Transcribe, verbatim, every line from the start of the entries through the line that contains "R1: 47k (AGND, W1) -> 47k (+9V, W1)"; include both boundary lines and omit all others.

Content revision data
____

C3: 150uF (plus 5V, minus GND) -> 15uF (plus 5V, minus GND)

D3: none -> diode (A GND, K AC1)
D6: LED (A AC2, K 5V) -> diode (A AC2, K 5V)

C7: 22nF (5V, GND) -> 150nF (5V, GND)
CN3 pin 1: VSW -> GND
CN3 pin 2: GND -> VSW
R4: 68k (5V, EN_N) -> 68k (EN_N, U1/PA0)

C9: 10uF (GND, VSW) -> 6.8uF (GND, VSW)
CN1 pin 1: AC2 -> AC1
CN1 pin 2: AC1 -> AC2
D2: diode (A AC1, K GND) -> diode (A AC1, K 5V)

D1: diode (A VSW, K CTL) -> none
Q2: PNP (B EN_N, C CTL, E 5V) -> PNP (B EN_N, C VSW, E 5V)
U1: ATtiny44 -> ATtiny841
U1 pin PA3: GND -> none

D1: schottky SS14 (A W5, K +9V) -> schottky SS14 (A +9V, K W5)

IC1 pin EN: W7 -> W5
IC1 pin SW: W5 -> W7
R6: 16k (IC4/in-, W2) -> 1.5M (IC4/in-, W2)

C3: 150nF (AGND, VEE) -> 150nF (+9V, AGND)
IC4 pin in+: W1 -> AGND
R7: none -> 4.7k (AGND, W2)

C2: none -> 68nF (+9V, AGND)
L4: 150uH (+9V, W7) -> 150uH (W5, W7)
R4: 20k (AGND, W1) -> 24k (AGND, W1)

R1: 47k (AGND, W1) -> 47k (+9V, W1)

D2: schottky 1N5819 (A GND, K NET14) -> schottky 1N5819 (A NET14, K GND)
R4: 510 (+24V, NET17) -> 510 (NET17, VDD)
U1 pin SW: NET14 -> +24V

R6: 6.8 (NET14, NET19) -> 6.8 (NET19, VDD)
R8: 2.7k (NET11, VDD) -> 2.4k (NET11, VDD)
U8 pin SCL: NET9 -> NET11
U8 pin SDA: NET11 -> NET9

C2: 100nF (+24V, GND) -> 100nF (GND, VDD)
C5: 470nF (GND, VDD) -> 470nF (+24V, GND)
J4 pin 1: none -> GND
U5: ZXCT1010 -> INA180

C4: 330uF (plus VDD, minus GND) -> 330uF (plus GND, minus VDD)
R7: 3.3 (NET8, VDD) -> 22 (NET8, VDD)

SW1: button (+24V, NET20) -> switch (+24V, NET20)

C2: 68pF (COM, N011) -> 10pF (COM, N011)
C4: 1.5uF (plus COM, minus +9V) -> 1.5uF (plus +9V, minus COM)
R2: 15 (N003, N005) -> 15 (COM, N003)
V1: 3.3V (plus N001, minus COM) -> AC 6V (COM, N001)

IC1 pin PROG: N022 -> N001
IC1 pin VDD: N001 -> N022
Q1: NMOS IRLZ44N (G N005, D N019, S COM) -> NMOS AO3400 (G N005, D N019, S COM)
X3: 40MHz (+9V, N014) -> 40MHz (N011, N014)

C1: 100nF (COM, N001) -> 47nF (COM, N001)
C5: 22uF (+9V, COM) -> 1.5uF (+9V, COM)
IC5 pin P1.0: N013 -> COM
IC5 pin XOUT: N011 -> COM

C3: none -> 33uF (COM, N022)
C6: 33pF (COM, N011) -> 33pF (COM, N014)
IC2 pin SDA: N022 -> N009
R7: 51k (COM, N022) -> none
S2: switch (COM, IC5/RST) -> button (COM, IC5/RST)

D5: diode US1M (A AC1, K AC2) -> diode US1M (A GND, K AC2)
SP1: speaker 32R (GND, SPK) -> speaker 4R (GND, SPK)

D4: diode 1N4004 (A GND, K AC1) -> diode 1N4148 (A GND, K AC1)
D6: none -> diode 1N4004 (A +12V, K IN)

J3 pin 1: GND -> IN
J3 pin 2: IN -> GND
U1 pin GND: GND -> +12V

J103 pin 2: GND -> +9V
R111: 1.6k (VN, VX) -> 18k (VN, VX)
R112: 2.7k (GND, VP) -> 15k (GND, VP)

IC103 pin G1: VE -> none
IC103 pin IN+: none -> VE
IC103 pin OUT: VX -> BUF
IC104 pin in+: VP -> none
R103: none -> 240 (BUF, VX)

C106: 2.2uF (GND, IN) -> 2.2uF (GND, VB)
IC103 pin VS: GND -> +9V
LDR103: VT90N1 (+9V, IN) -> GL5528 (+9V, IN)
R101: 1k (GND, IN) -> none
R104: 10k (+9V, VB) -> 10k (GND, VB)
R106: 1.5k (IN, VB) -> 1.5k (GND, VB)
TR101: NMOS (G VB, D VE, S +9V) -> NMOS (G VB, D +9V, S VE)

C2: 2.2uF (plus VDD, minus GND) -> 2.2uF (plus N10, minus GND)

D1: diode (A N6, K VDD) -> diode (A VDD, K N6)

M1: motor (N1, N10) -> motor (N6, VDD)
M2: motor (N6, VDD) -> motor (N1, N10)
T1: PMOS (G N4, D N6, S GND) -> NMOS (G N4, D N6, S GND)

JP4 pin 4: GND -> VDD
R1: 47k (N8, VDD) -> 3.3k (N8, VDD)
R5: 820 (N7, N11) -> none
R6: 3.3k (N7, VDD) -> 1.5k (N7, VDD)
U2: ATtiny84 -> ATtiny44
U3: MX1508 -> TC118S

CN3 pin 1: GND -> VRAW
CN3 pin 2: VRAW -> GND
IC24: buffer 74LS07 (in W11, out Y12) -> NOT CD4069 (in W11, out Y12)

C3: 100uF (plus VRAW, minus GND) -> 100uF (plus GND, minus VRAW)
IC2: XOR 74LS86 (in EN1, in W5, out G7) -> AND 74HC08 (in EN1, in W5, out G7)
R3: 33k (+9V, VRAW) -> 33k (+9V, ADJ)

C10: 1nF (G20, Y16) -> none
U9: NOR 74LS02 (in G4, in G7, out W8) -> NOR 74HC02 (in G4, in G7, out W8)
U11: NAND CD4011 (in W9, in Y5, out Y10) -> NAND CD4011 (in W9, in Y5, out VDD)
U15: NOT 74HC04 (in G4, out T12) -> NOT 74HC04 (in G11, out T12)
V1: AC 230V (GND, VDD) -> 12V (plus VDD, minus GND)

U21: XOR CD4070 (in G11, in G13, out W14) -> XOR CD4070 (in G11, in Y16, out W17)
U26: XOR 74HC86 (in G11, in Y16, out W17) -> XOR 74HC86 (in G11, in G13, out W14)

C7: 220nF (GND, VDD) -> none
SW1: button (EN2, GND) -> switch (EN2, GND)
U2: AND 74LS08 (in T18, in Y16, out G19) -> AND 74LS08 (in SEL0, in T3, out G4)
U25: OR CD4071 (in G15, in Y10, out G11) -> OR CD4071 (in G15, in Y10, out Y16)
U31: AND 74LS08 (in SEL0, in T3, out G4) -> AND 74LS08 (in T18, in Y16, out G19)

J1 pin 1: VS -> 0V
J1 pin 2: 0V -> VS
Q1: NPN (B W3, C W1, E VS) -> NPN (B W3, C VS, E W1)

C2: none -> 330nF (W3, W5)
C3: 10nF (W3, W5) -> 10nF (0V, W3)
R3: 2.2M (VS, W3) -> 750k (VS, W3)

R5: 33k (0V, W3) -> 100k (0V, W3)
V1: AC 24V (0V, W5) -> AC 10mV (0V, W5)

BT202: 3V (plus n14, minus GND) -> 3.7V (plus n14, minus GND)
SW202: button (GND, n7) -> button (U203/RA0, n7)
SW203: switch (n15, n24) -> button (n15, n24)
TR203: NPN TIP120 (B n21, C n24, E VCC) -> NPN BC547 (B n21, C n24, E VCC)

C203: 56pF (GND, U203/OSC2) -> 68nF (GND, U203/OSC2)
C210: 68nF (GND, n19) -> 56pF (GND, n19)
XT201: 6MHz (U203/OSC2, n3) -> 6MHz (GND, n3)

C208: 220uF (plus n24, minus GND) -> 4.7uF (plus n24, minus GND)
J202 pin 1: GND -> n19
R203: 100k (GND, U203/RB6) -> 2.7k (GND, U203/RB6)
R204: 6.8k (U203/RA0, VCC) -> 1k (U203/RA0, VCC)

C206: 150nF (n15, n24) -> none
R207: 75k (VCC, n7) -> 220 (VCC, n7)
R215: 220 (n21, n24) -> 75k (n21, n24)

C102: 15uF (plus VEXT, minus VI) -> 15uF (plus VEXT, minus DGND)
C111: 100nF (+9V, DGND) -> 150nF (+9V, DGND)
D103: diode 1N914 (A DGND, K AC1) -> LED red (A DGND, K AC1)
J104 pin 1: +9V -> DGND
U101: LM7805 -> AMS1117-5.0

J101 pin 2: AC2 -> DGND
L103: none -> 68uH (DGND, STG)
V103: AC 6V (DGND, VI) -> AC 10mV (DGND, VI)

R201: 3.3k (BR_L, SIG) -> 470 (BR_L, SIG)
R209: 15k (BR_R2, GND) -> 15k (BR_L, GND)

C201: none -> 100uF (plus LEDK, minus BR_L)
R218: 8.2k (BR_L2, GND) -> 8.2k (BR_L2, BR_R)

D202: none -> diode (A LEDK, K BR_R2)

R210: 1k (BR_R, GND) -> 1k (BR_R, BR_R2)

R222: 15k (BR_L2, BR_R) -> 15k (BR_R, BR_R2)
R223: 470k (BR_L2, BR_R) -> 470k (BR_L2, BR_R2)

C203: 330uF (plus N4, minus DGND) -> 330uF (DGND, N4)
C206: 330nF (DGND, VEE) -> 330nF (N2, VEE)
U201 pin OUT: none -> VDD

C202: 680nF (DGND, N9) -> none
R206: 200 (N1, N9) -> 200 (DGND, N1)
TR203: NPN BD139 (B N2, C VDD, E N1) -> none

____

WRITTEN ANSWER
C3: 150uF (plus 5V, minus GND) -> 15uF (plus 5V, minus GND)

D3: none -> diode (A GND, K AC1)
D6: LED (A AC2, K 5V) -> diode (A AC2, K 5V)

C7: 22nF (5V, GND) -> 150nF (5V, GND)
CN3 pin 1: VSW -> GND
CN3 pin 2: GND -> VSW
R4: 68k (5V, EN_N) -> 68k (EN_N, U1/PA0)

C9: 10uF (GND, VSW) -> 6.8uF (GND, VSW)
CN1 pin 1: AC2 -> AC1
CN1 pin 2: AC1 -> AC2
D2: diode (A AC1, K GND) -> diode (A AC1, K 5V)

D1: diode (A VSW, K CTL) -> none
Q2: PNP (B EN_N, C CTL, E 5V) -> PNP (B EN_N, C VSW, E 5V)
U1: ATtiny44 -> ATtiny841
U1 pin PA3: GND -> none

D1: schottky SS14 (A W5, K +9V) -> schottky SS14 (A +9V, K W5)

IC1 pin EN: W7 -> W5
IC1 pin SW: W5 -> W7
R6: 16k (IC4/in-, W2) -> 1.5M (IC4/in-, W2)

C3: 150nF (AGND, VEE) -> 150nF (+9V, AGND)
IC4 pin in+: W1 -> AGND
R7: none -> 4.7k (AGND, W2)

C2: none -> 68nF (+9V, AGND)
L4: 150uH (+9V, W7) -> 150uH (W5, W7)
R4: 20k (AGND, W1) -> 24k (AGND, W1)

R1: 47k (AGND, W1) -> 47k (+9V, W1)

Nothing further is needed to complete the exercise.